Entries taken from a collection
========

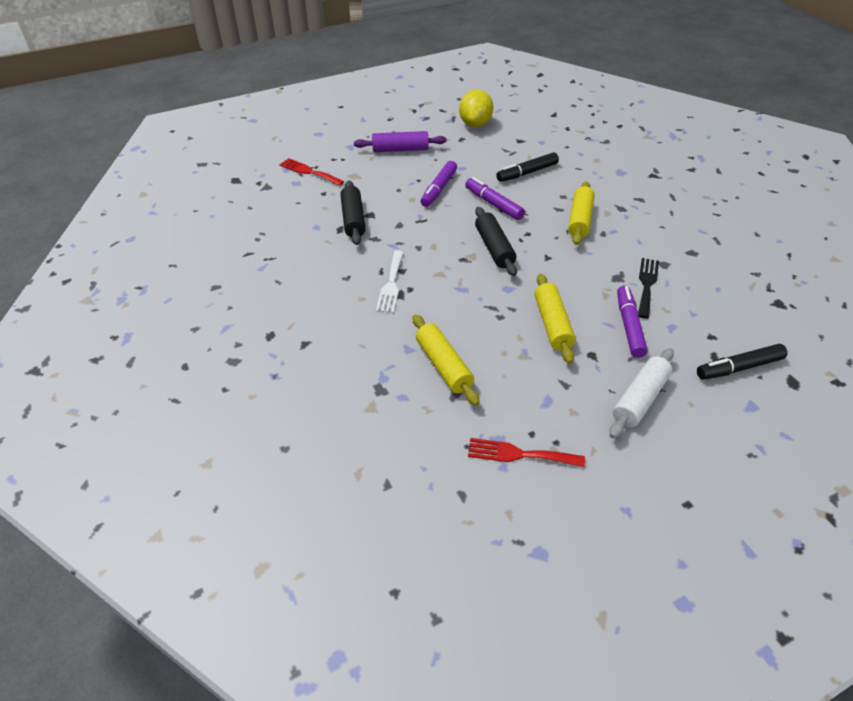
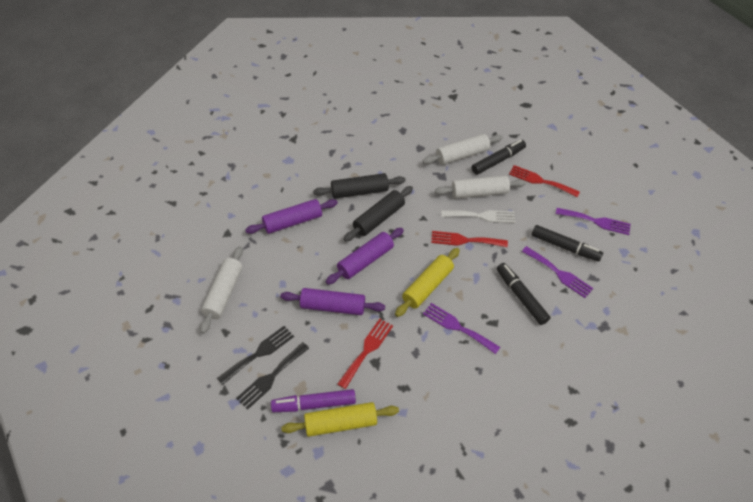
black fork: 1 -> 2
black marker: 2 -> 3
purple fork: 0 -> 3
purple marker: 3 -> 1
purple rolling pin: 1 -> 3
red fork: 2 -> 3
white rolling pin: 1 -> 3
yellow lemon: 1 -> 0
yellow rolling pin: 3 -> 2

========

**Problem description:** Please output all of the entries above exactly, but without any picture.

**Answer for the task:**
black fork: 1 -> 2
black marker: 2 -> 3
purple fork: 0 -> 3
purple marker: 3 -> 1
purple rolling pin: 1 -> 3
red fork: 2 -> 3
white rolling pin: 1 -> 3
yellow lemon: 1 -> 0
yellow rolling pin: 3 -> 2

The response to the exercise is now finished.